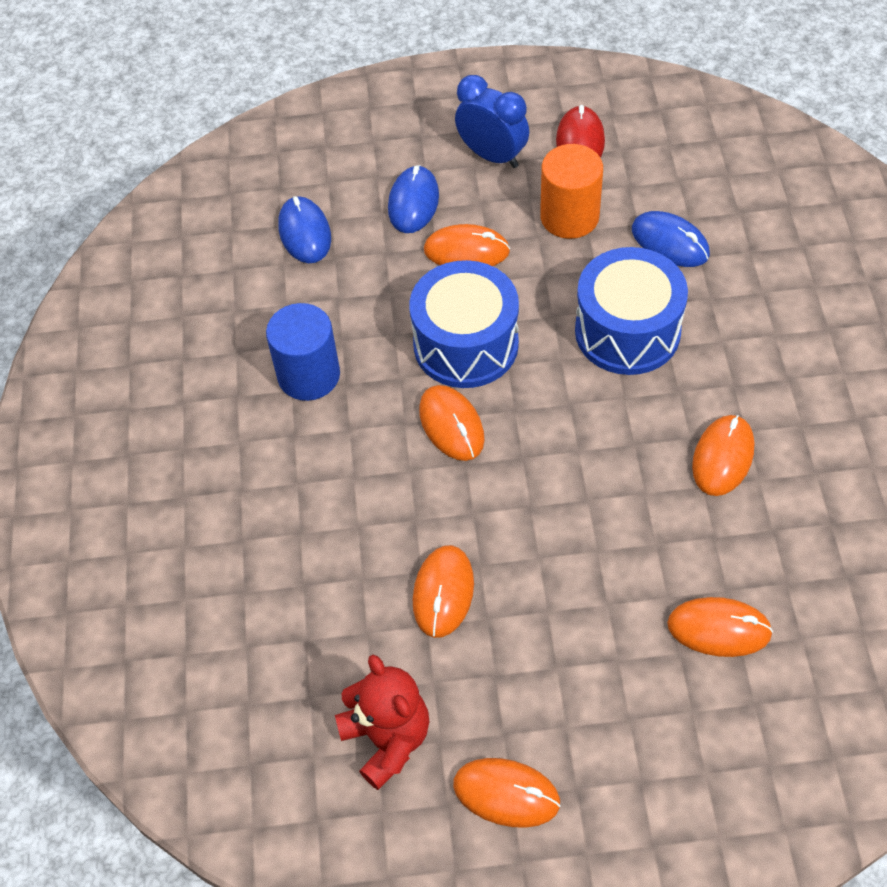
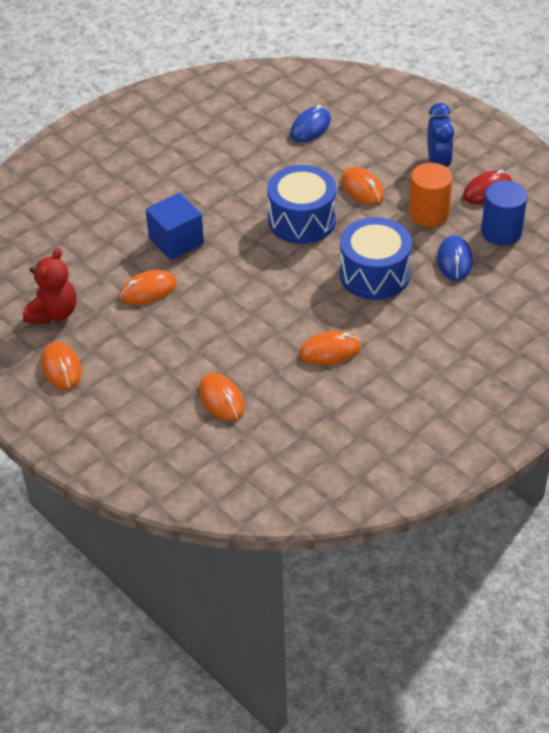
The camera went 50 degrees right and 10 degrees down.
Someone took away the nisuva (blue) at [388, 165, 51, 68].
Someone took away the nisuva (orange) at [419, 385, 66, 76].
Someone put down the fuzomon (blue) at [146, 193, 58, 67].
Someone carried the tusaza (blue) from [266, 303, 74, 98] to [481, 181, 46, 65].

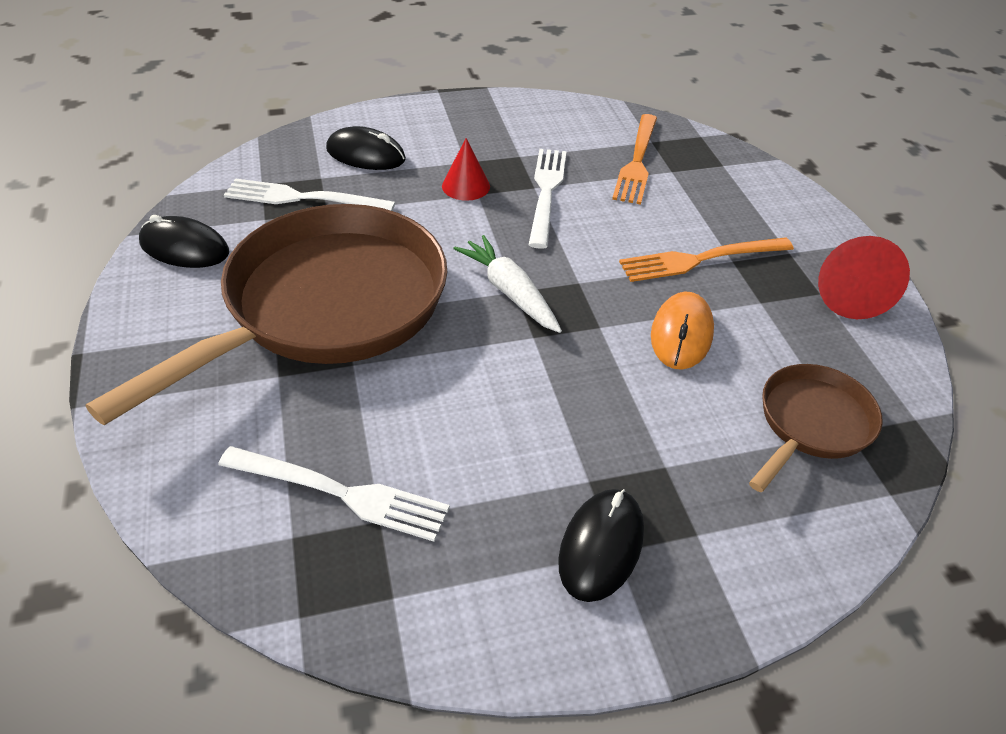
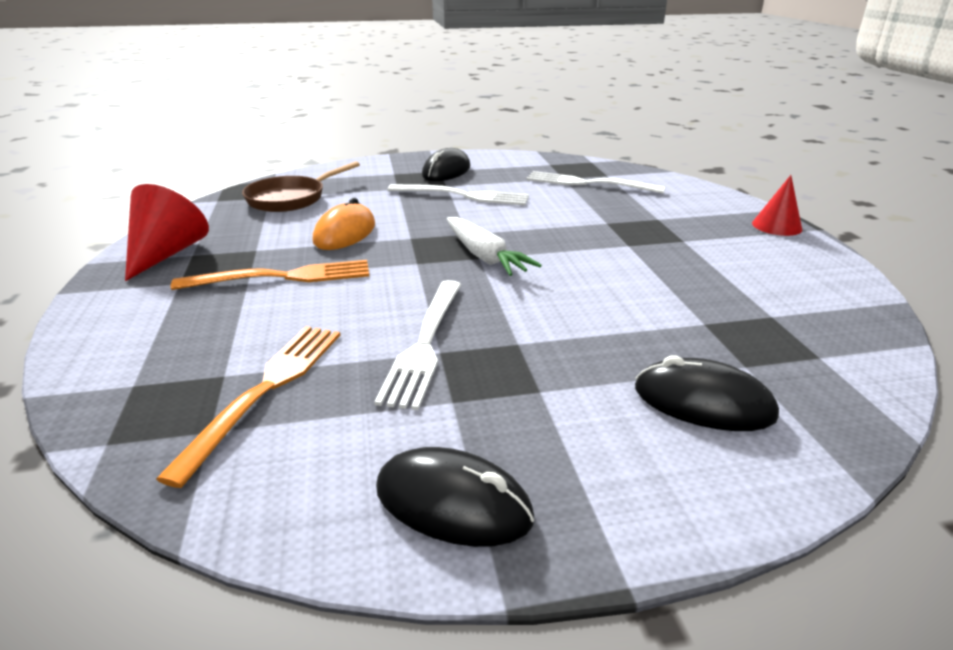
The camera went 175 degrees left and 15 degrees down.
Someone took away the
- - - - - - -
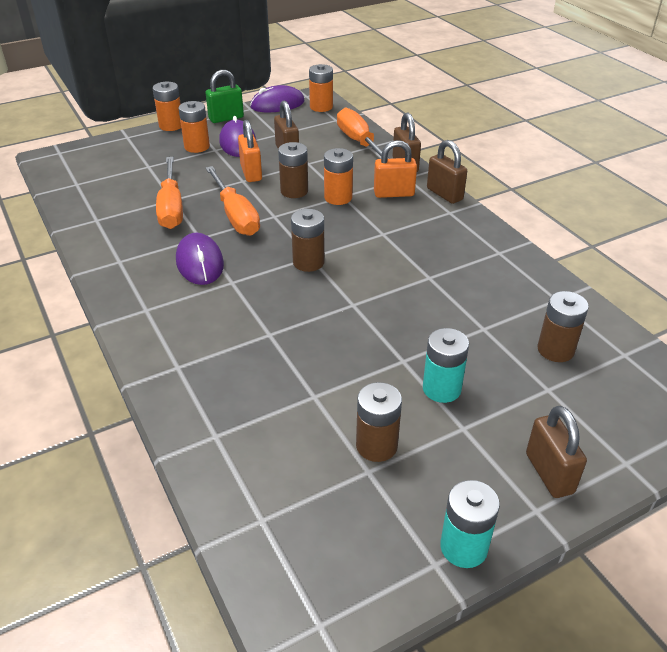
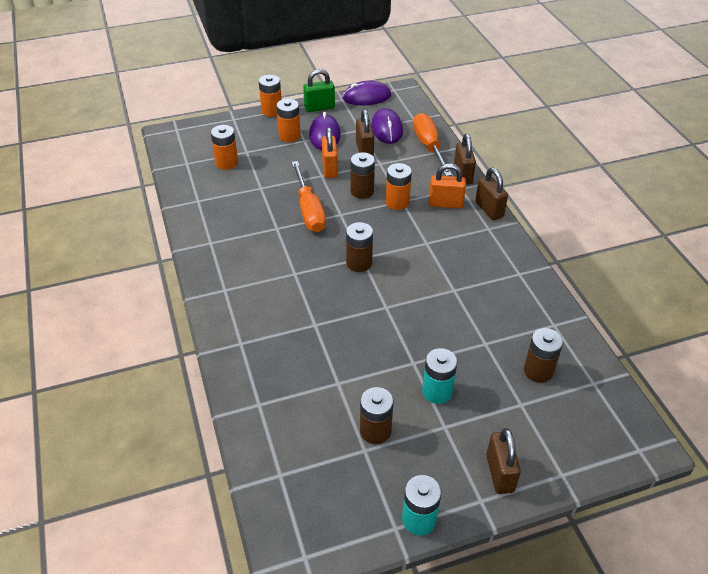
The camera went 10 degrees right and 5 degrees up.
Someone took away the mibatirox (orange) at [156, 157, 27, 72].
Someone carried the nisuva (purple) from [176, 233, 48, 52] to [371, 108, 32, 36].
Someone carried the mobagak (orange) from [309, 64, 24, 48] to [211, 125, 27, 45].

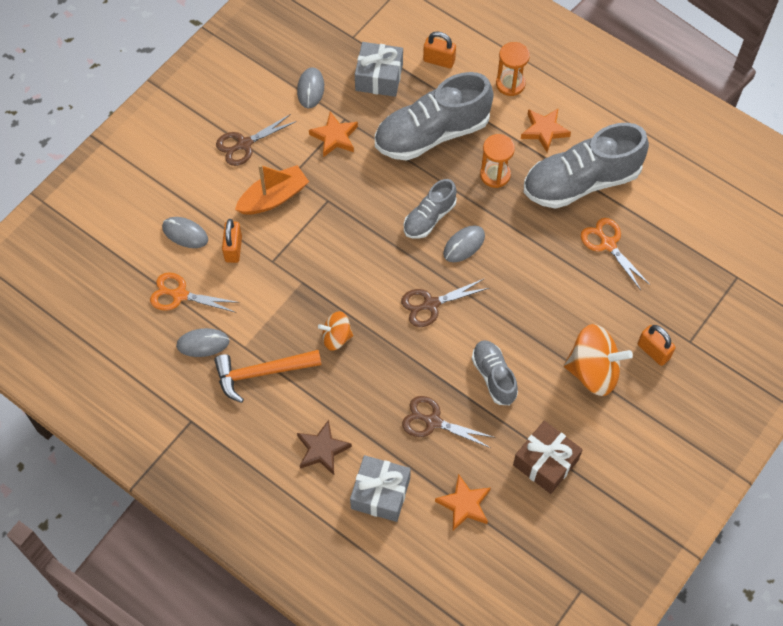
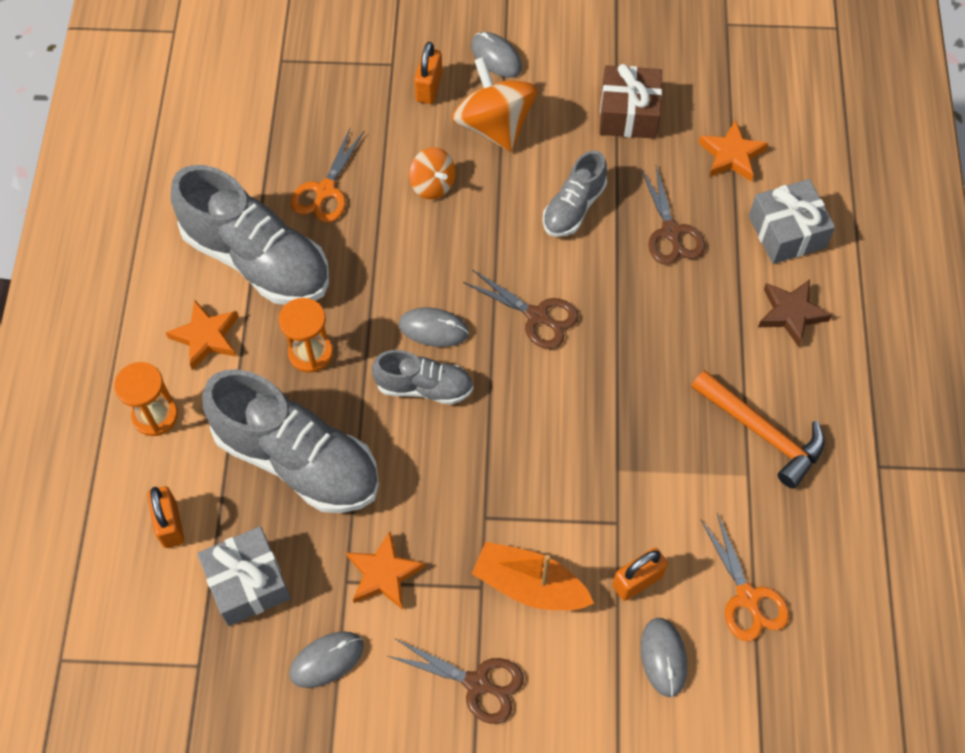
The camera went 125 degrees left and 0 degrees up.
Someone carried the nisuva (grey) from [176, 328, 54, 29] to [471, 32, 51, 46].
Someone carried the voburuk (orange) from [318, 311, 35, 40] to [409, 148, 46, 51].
- - - - - - -
▸ Problem description
What do the lines above say from the one containing "The camera went 50" down to the one containing "Someone put down"? Return them exactly, both end lines included, and only them.

▸ Reply to the exercise
The camera went 50 degrees right and 10 degrees down.
Someone took away the nisuva (blue) at [388, 165, 51, 68].
Someone took away the nisuva (orange) at [419, 385, 66, 76].
Someone put down the fuzomon (blue) at [146, 193, 58, 67].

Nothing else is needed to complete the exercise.